→ **EXERCISE DIRECTIONS**
After finding the line with "none -> turquoise spool [327,464,397,524]" in the entries below, copy that line and each one after it exactly, through the last line, and omit pictures.

Recorded data:

╔══

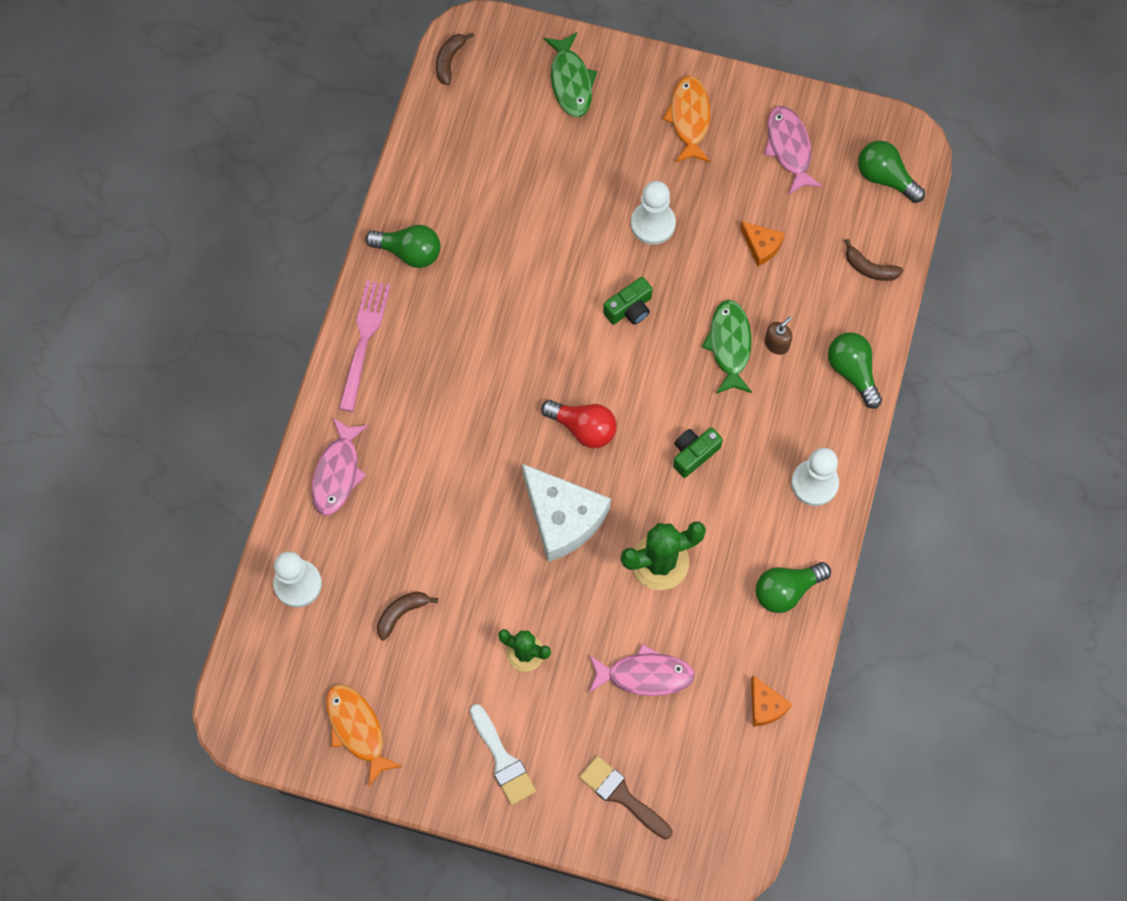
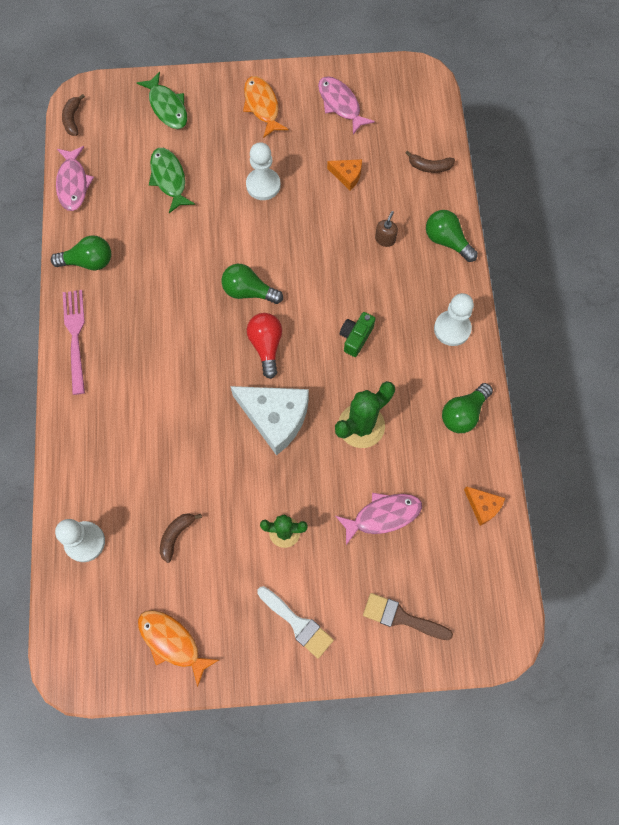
camera: 20 degrees left, 0 degrees up
pink fish [312,418,368,515] -> pink fish moved to [56,146,94,211]
red light bulb [541,400,617,448] -> red light bulb turned 105 degrees counterclockwise [247,313,282,379]
green camera [603,277,653,325] -> none
green fish [702,300,752,394] -> green fish moved to [149,148,195,213]
green light bulb [858,141,925,203] -> green light bulb moved to [221,264,283,304]

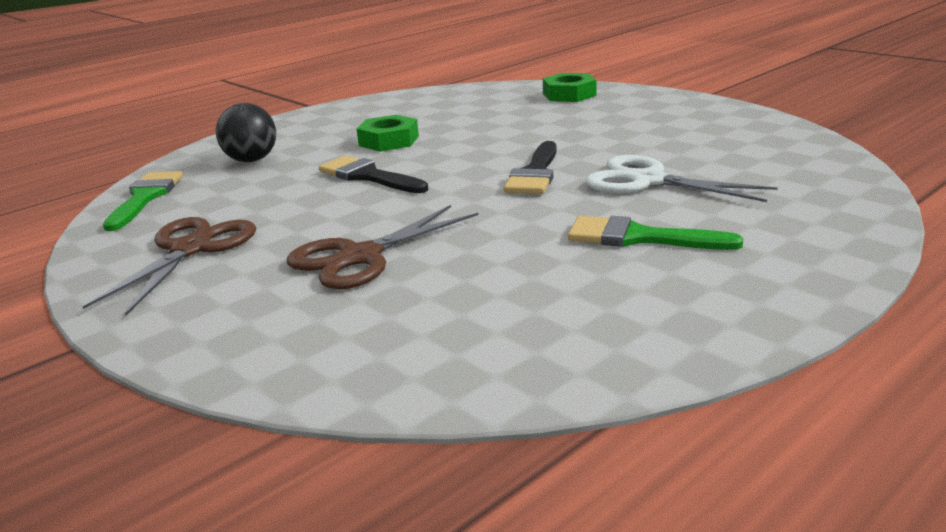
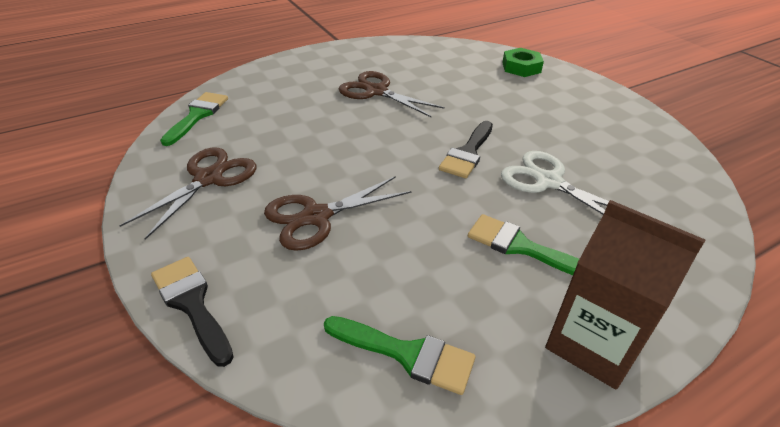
camera: 10 degrees right, 15 degrees up
black ball [216,103,276,162] -> none
black brush [319,156,428,193] -> black brush moved to [151,257,234,367]
green nut [357,115,419,151] -> brown scissors [339,71,445,117]
none -> green brush [324,316,475,395]
none -> brown carton [545,200,705,390]

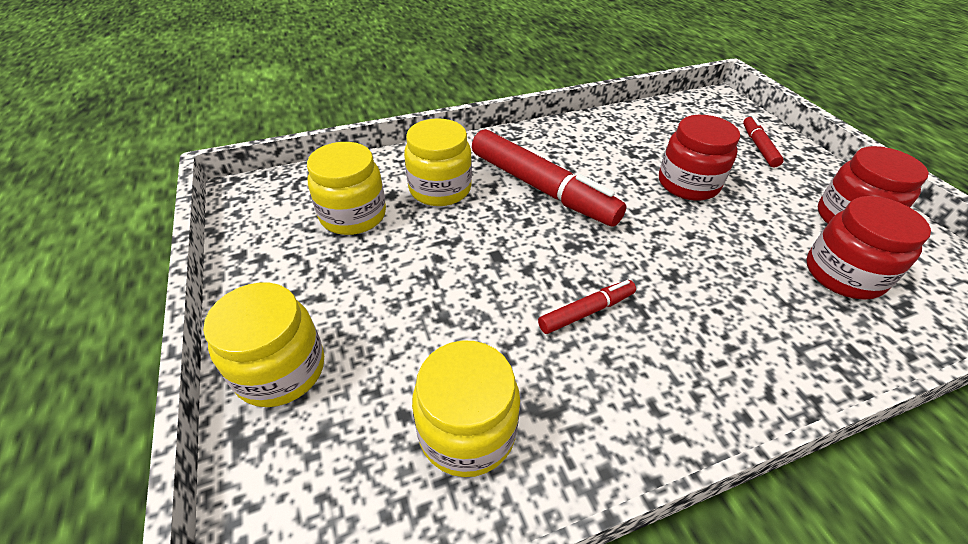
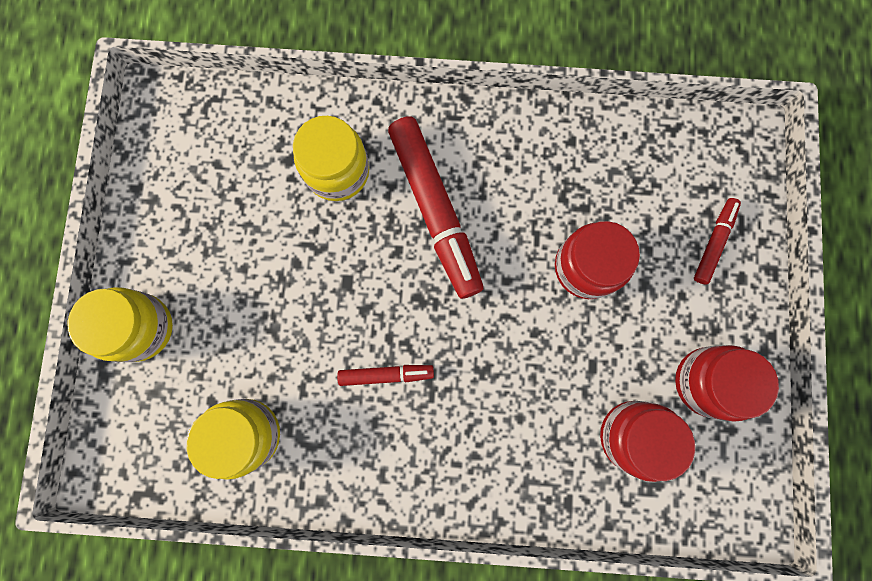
camera: 25 degrees right, 35 degrees up
yellow jar [307,142,386,235] -> none

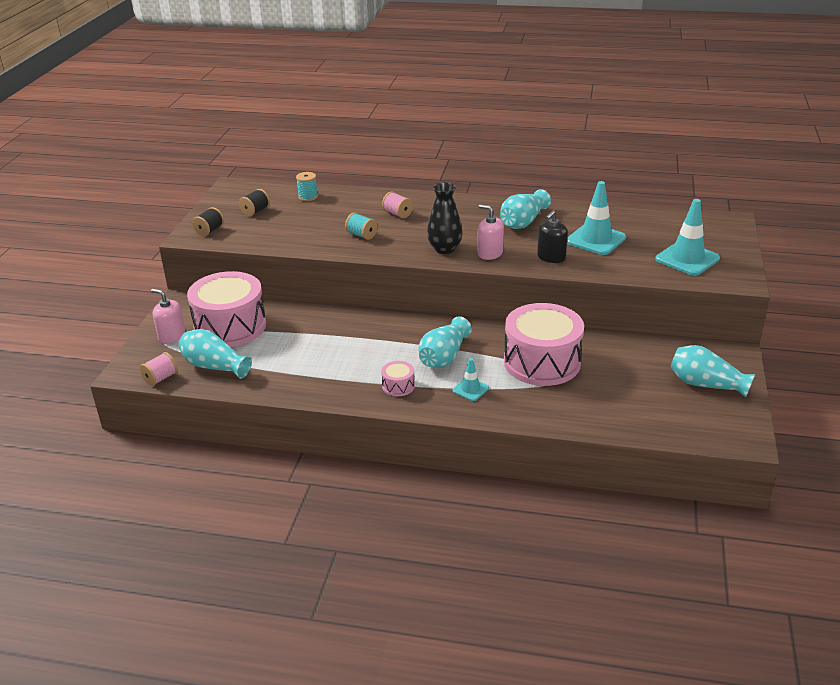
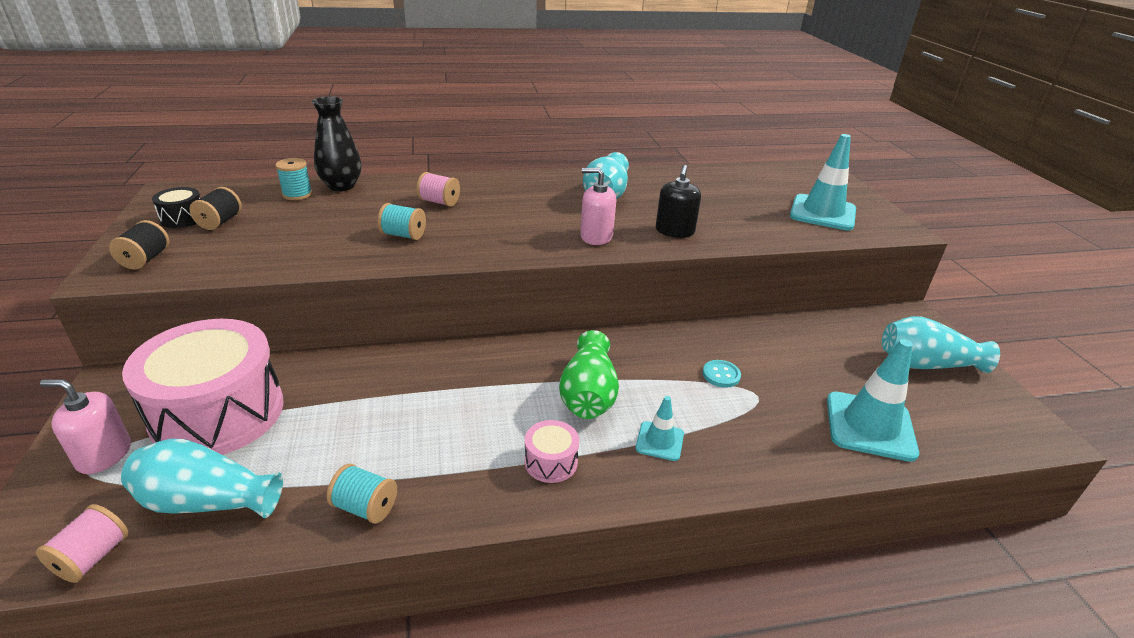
camera: 25 degrees left, 0 degrees up
turquoise vase [419,316,472,368] -> green vase [559,330,619,419]
black vase [427,182,463,254] -> black vase moved to [312,96,362,191]
pink drum [504,303,584,386] -> turquoise button [702,360,741,388]
turquoise traffic cone [567,181,626,255] -> turquoise traffic cone moved to [827,339,919,462]
none -> black drum [152,187,200,228]
none -> turquoise spool [327,464,397,524]

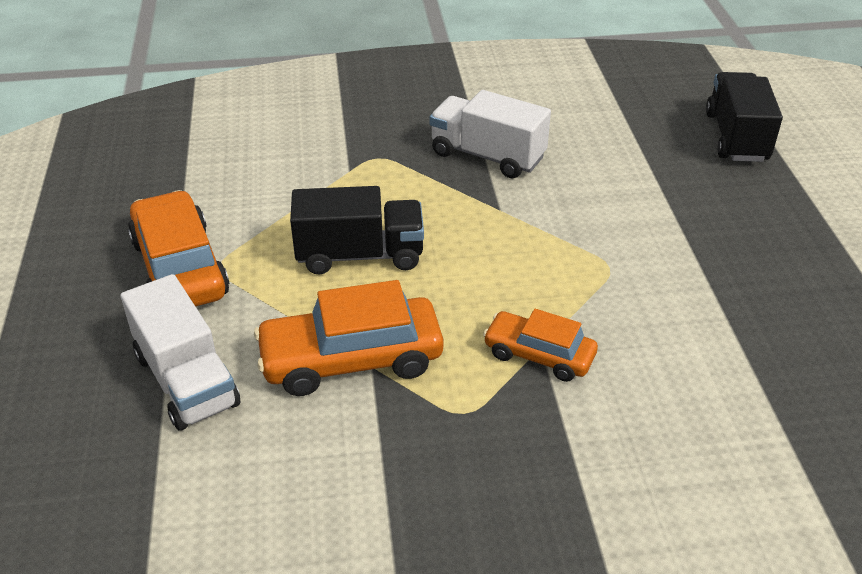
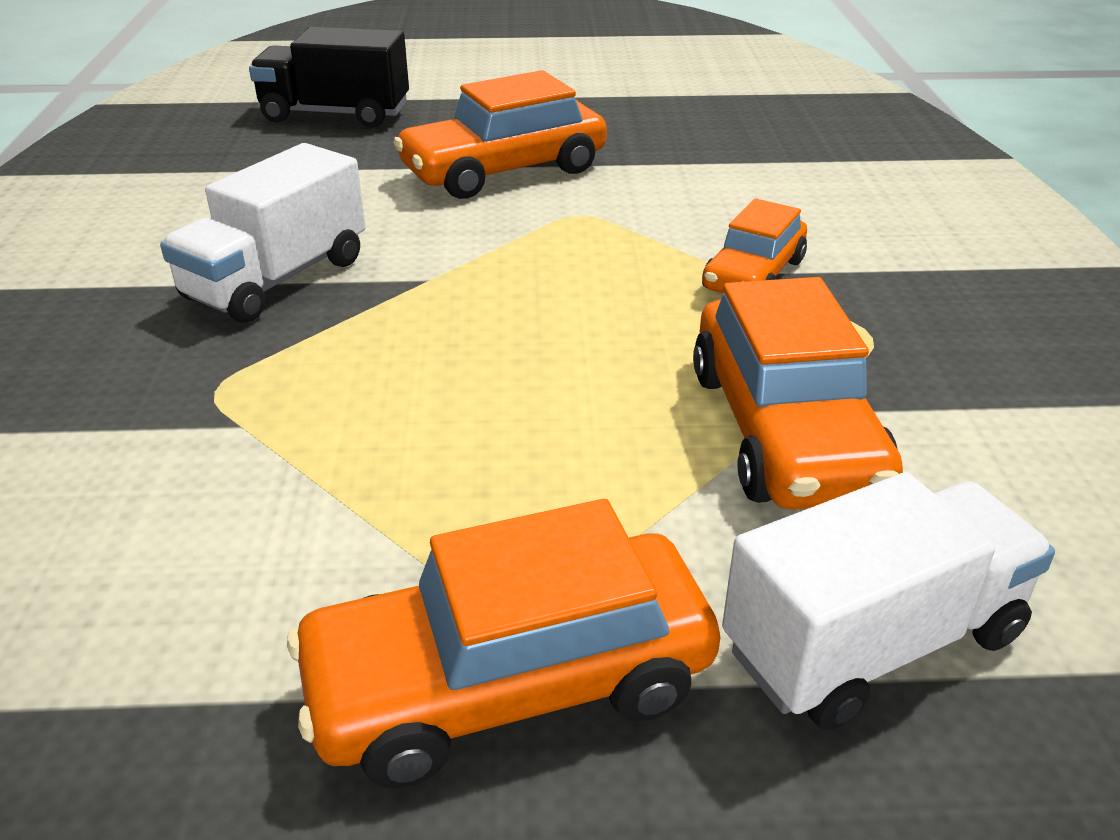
camera: 85 degrees left, 5 degrees down
black truck [290,186,424,275] -> none
none -> orange car [393,70,607,199]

╚══

→ **SOLUTION**
none -> turquoise spool [327,464,397,524]

camera: 85 degrees left, 5 degrees down
black truck [290,186,424,275] -> none
none -> orange car [393,70,607,199]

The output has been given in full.